ASSIGNMENT ▸
Below is a listing; reproduce exactly its lines from the one containing "U5 pin OA: NET11 -> NET17" to its last line, both ends kept, and no other lines.

DATA RECORDS ▸
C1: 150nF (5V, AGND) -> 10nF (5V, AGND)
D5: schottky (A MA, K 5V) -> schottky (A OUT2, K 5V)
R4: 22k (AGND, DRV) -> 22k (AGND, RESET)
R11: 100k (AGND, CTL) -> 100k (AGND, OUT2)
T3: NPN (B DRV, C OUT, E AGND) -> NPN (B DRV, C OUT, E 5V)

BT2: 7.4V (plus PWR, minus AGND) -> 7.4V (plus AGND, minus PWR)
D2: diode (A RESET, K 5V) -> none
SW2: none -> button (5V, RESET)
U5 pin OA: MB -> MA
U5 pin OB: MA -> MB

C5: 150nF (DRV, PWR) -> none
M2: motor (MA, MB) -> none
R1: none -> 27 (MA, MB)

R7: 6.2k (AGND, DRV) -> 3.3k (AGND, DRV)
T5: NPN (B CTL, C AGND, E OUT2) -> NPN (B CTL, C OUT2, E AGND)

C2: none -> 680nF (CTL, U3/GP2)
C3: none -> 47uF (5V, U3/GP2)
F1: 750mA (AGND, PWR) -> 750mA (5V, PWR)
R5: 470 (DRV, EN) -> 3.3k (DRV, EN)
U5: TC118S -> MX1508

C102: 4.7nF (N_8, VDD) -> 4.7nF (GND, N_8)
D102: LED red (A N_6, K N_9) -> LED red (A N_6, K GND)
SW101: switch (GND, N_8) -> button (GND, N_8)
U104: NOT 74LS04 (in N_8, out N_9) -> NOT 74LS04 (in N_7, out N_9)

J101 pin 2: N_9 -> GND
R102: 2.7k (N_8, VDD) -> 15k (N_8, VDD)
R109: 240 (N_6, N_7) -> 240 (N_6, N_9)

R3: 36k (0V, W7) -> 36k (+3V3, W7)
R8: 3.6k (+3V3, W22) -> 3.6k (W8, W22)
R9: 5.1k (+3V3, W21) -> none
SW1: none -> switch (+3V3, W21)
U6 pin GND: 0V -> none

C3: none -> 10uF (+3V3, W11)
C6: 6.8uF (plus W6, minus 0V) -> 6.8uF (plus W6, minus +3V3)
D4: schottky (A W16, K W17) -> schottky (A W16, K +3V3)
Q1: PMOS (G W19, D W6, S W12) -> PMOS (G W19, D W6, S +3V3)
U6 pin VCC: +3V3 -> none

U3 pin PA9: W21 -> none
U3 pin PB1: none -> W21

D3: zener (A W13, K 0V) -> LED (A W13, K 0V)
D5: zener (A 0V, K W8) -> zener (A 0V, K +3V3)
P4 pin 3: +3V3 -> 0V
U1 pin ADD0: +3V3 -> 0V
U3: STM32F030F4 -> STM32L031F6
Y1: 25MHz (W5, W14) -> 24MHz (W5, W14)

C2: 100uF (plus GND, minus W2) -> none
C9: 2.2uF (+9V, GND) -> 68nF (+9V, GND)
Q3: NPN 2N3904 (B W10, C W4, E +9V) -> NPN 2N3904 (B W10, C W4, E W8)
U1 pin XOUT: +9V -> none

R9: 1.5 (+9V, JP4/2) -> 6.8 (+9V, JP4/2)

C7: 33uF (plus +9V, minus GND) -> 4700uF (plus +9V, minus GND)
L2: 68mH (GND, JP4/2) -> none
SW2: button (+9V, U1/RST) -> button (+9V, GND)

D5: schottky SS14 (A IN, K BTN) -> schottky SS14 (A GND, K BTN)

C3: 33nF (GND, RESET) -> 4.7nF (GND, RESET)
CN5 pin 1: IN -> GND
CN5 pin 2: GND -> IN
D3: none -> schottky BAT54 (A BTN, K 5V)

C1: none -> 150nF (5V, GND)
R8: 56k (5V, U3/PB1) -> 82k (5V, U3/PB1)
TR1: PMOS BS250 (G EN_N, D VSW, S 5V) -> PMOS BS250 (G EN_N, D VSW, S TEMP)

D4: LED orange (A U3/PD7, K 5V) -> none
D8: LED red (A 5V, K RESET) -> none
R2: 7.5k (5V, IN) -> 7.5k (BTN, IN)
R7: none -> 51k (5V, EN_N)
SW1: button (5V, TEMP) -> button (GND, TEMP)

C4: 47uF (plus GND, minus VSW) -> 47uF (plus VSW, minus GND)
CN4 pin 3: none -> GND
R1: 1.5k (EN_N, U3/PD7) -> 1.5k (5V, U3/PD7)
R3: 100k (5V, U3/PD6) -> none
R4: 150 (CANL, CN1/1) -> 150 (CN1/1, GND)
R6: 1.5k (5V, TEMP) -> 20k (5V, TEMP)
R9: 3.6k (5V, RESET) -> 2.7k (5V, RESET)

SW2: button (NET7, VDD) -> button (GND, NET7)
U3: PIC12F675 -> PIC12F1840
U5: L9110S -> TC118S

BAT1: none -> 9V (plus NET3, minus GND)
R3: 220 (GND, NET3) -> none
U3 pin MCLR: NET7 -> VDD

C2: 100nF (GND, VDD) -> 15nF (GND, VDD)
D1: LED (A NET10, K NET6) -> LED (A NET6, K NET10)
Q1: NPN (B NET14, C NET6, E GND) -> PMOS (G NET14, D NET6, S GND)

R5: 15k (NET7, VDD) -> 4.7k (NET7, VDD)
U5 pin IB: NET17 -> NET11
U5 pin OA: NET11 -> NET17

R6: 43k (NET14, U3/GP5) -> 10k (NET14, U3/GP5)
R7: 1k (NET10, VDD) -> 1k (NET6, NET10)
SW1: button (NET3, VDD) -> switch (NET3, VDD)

SOLUTION TO THE PROBLEM ▸
U5 pin OA: NET11 -> NET17

R6: 43k (NET14, U3/GP5) -> 10k (NET14, U3/GP5)
R7: 1k (NET10, VDD) -> 1k (NET6, NET10)
SW1: button (NET3, VDD) -> switch (NET3, VDD)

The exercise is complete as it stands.